Reproduce the records below; each should match the original exactly.

Start of Exercise data

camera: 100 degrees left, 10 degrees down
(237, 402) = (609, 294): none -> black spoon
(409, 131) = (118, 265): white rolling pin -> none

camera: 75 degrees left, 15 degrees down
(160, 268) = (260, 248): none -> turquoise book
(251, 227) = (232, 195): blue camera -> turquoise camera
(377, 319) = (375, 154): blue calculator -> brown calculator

End of Exercise data

◆ **Exercise response**:
camera: 100 degrees left, 10 degrees down
(237, 402) = (609, 294): none -> black spoon
(409, 131) = (118, 265): white rolling pin -> none

camera: 75 degrees left, 15 degrees down
(160, 268) = (260, 248): none -> turquoise book
(251, 227) = (232, 195): blue camera -> turquoise camera
(377, 319) = (375, 154): blue calculator -> brown calculator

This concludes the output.